[Image sequences with motion text]
=== Section Start ===

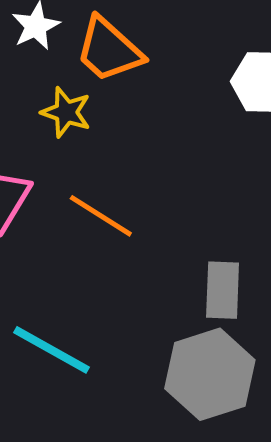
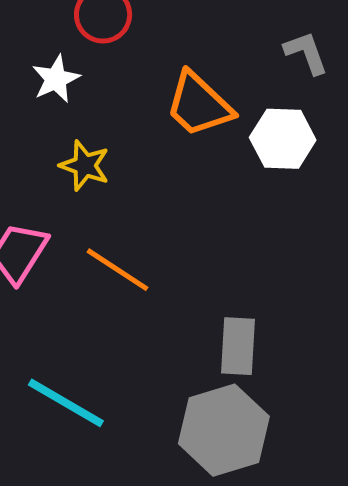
orange trapezoid: (109, 50) -> (199, 105), moved

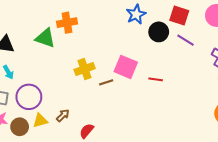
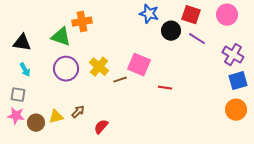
blue star: (136, 14) -> (149, 14), turned -30
yellow cross: (85, 69) -> (99, 67), turned -30
red line: (156, 79) -> (165, 88), moved
purple circle: (29, 97) -> (66, 69), moved

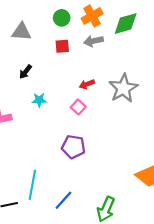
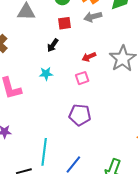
black arrow: (25, 72) -> (53, 45), moved
pink square: (78, 107) -> (82, 78), turned 32

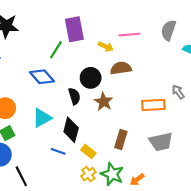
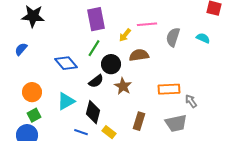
gray semicircle: (168, 30) -> (173, 37), moved
yellow arrow: (106, 47) -> (125, 35), turned 104
green line: (56, 50) -> (94, 48), moved
gray arrow: (178, 92) -> (191, 101), moved
black semicircle: (74, 96) -> (96, 81), turned 70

=== Section End ===

[TASK INSTRUCTIONS]
Since the copy must exclude the pictures, transcribe only the text of the records, word for word.

[SOLUTION]
orange trapezoid: (109, 50) -> (199, 105), moved

blue star: (136, 14) -> (149, 14), turned -30
yellow cross: (85, 69) -> (99, 67), turned -30
red line: (156, 79) -> (165, 88), moved
purple circle: (29, 97) -> (66, 69), moved

black arrow: (25, 72) -> (53, 45), moved
pink square: (78, 107) -> (82, 78), turned 32

gray semicircle: (168, 30) -> (173, 37), moved
yellow arrow: (106, 47) -> (125, 35), turned 104
green line: (56, 50) -> (94, 48), moved
gray arrow: (178, 92) -> (191, 101), moved
black semicircle: (74, 96) -> (96, 81), turned 70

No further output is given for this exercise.